> **WHAT TO WORK ON**
Write out every line below that includes the word "pink".

> **EXERCISE INPUTS**
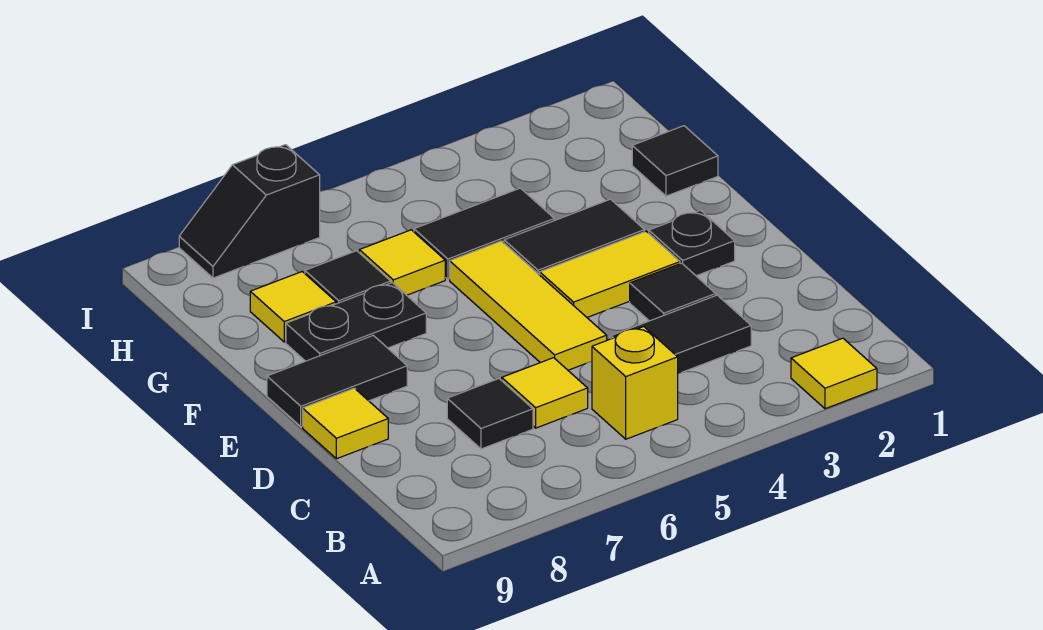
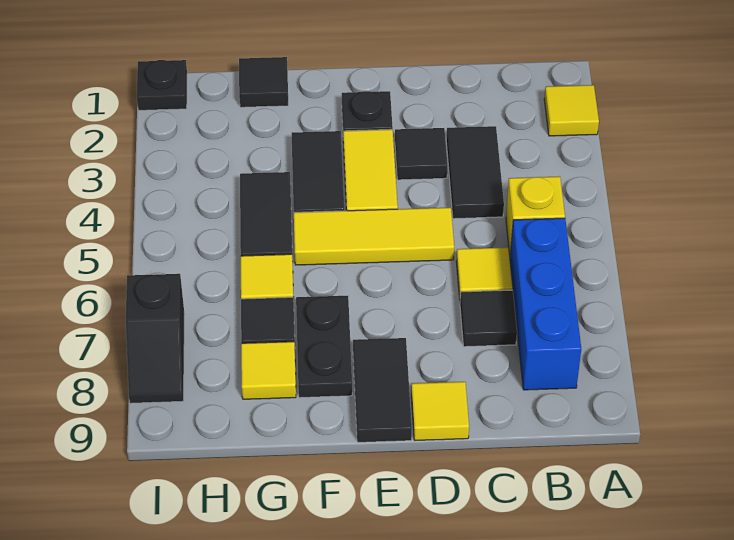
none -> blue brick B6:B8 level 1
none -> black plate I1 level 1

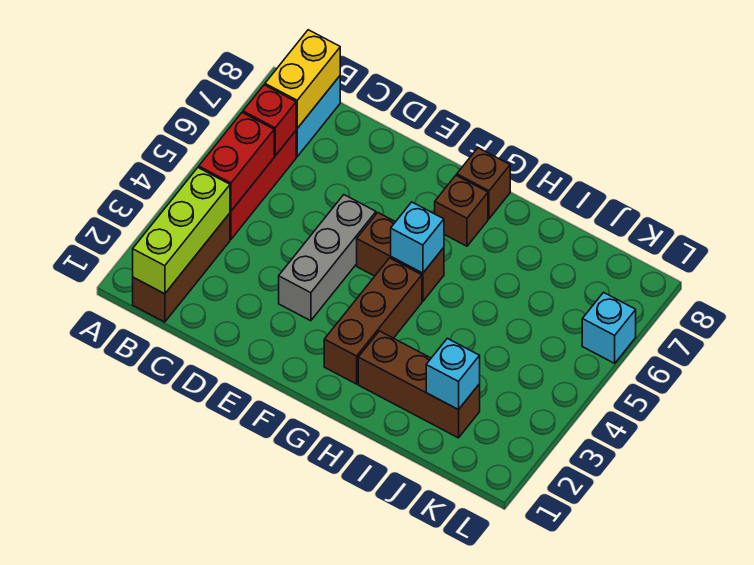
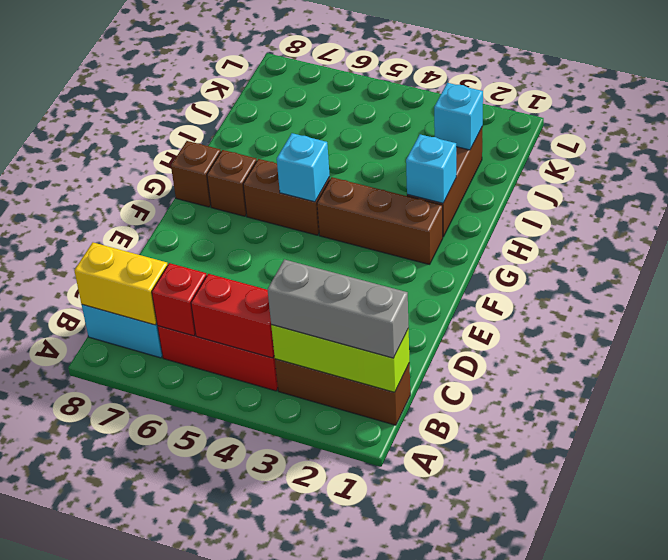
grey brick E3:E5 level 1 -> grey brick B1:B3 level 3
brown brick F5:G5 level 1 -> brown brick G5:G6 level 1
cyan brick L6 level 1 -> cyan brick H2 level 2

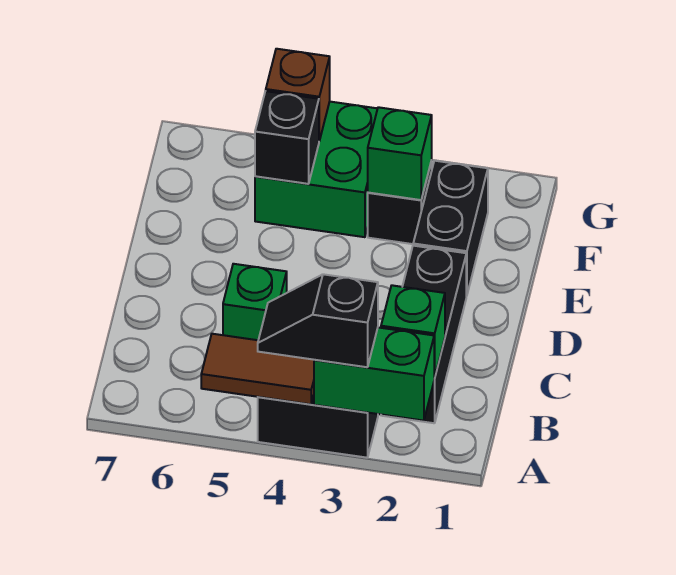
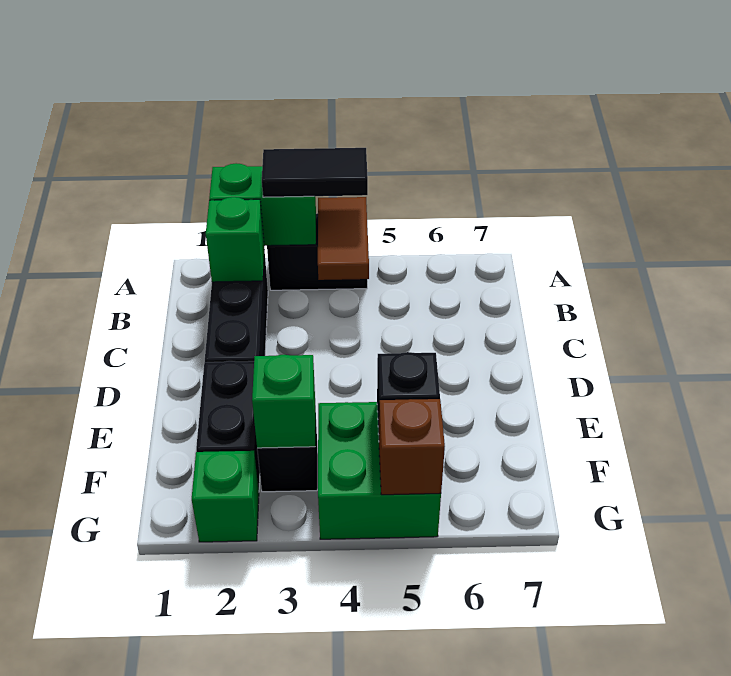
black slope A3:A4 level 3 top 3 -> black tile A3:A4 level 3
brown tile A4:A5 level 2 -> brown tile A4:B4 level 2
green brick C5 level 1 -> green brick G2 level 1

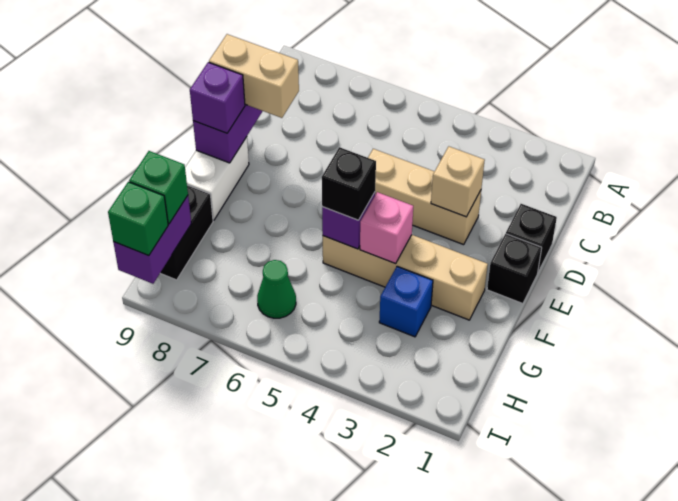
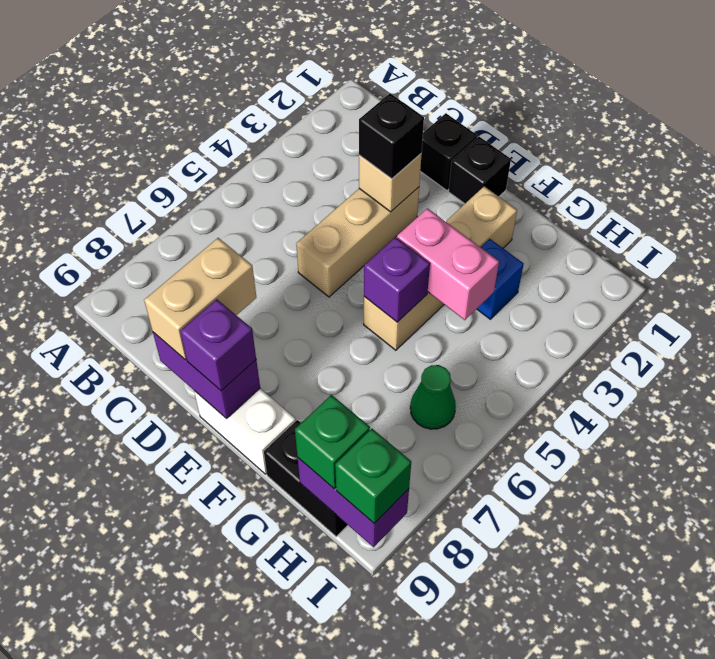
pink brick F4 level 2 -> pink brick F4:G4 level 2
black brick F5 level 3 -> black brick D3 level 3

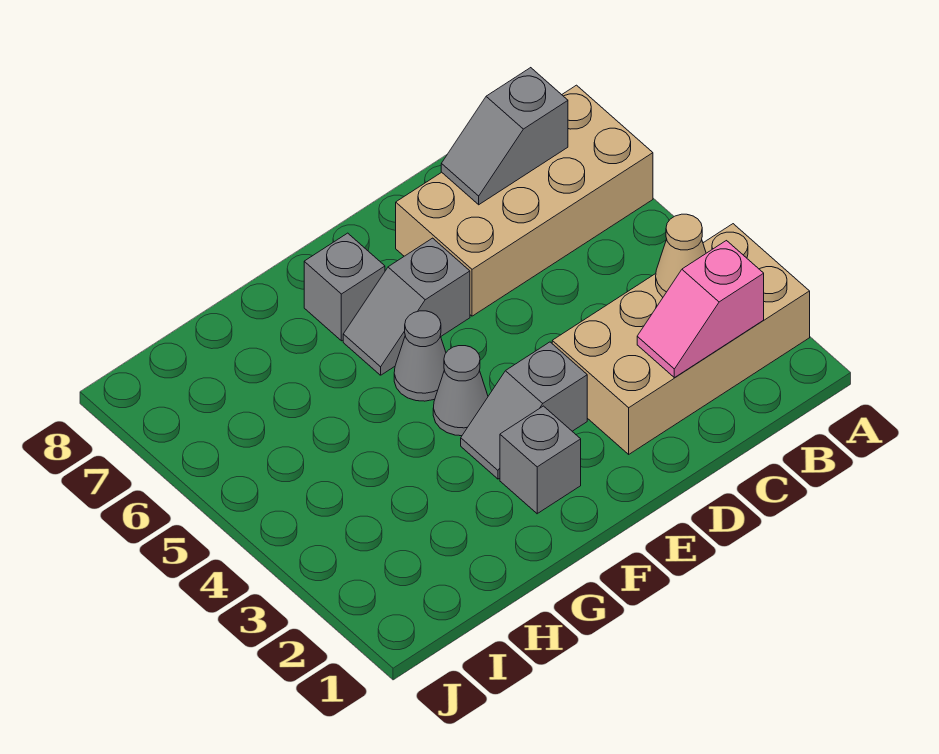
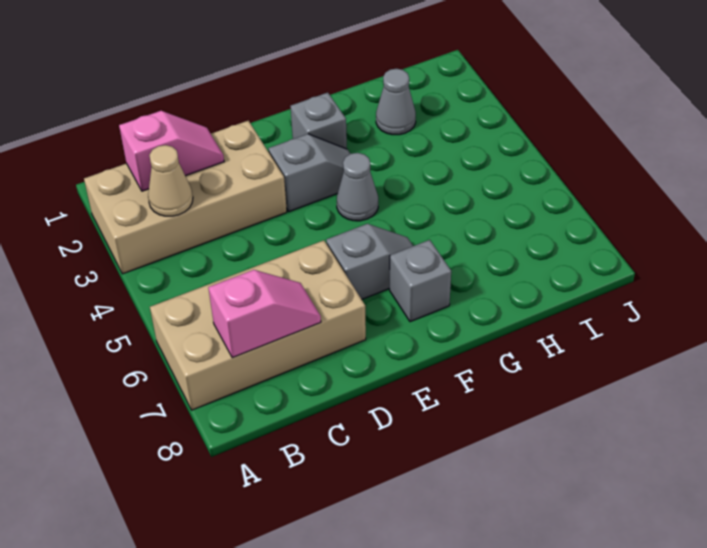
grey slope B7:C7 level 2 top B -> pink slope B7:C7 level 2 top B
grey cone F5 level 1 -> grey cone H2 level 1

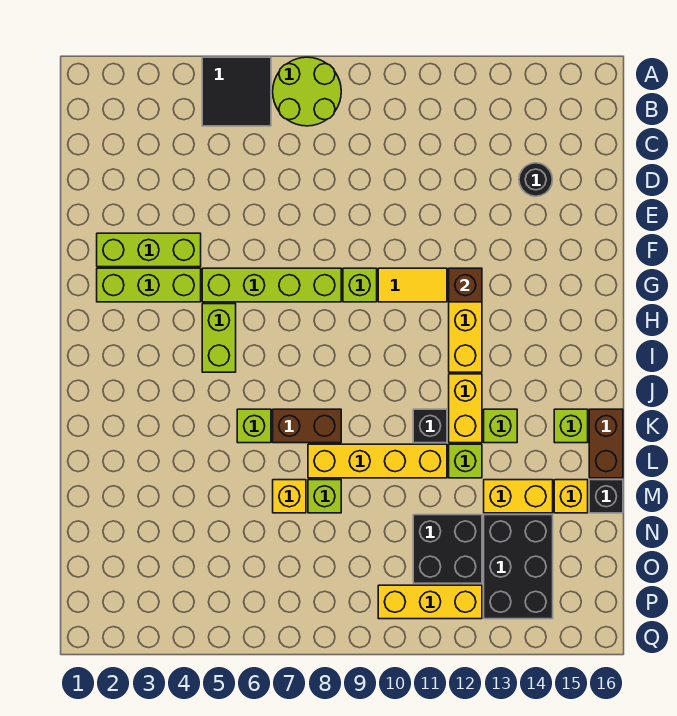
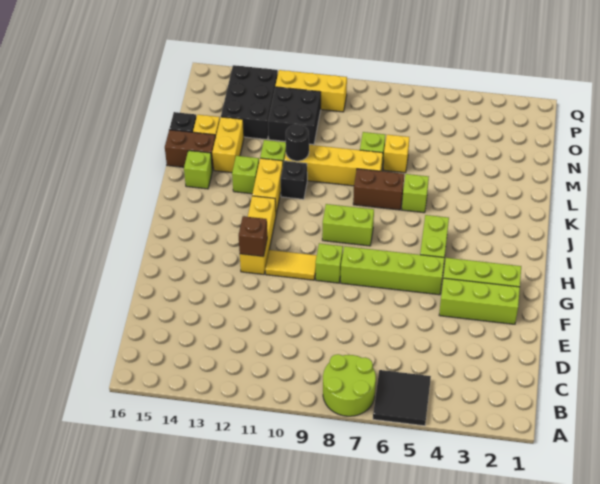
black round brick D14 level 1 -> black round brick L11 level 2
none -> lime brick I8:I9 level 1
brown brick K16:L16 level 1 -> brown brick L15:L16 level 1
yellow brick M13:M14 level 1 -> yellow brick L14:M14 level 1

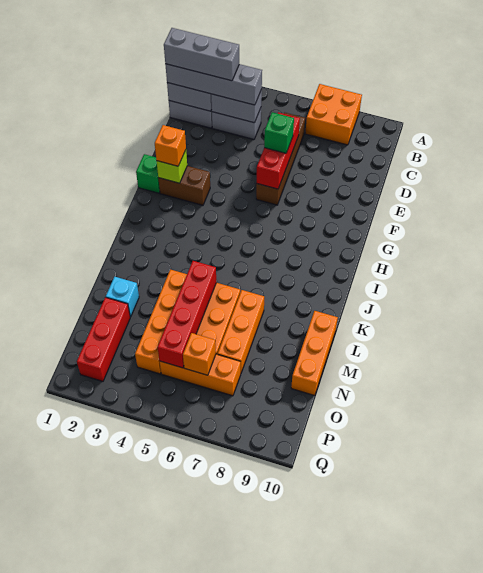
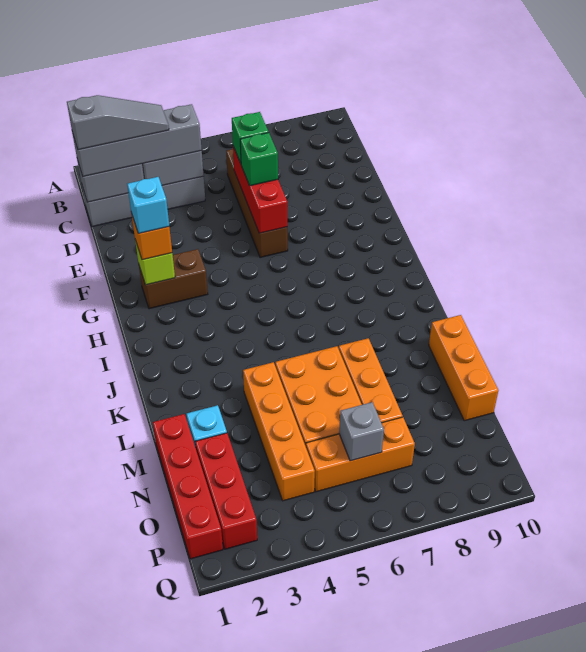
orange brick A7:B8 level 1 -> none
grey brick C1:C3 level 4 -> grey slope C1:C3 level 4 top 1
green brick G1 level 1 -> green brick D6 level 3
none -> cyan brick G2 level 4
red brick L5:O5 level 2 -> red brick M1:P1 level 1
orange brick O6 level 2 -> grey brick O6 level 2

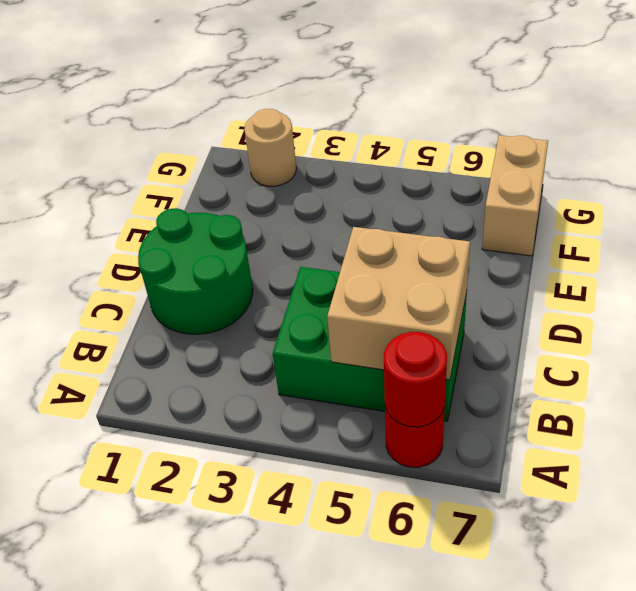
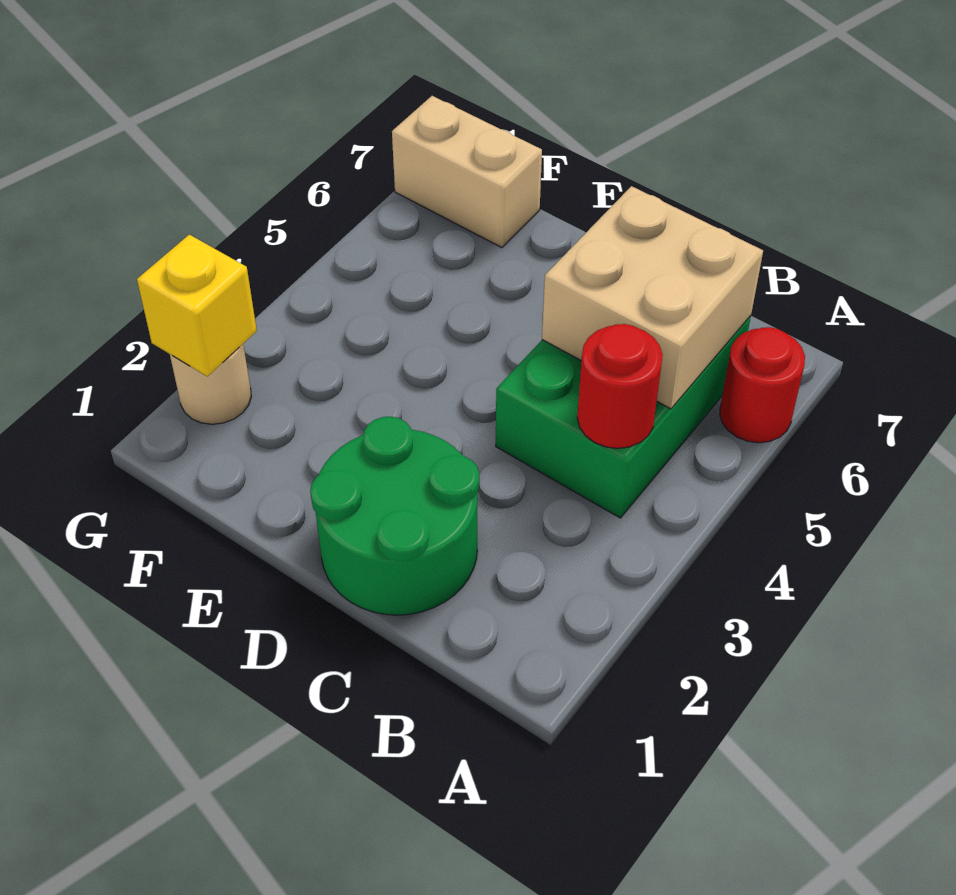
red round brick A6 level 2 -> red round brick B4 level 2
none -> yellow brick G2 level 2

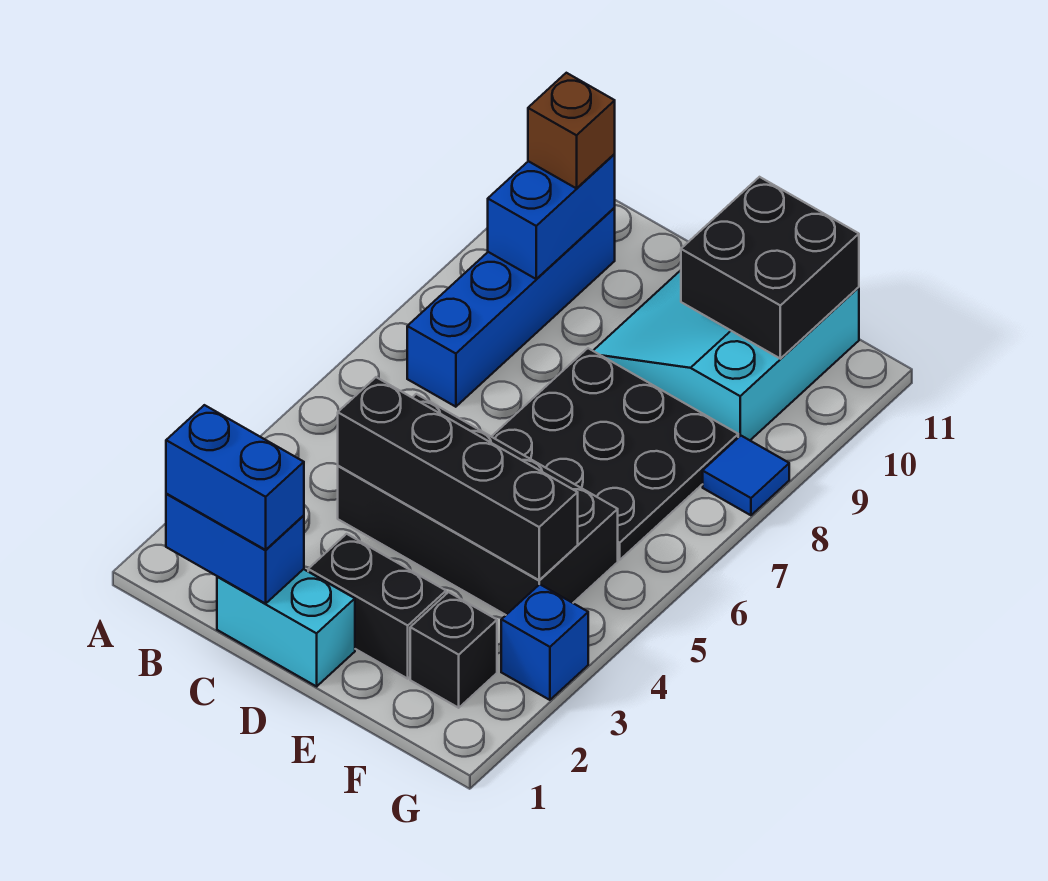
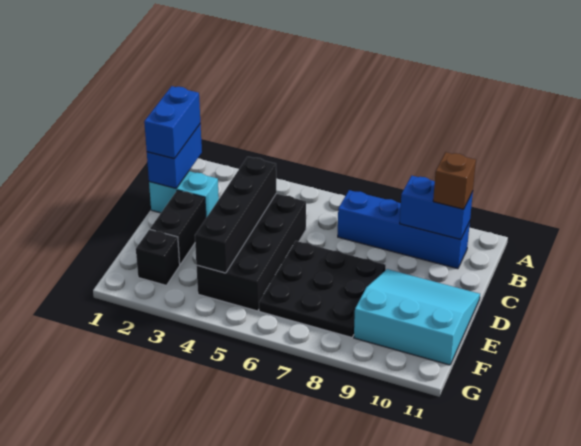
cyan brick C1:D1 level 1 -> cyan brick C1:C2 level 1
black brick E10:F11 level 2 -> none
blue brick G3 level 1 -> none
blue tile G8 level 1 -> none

> **WRITTEN RESPONSE**
pink brick F4 level 2 -> pink brick F4:G4 level 2
grey slope B7:C7 level 2 top B -> pink slope B7:C7 level 2 top B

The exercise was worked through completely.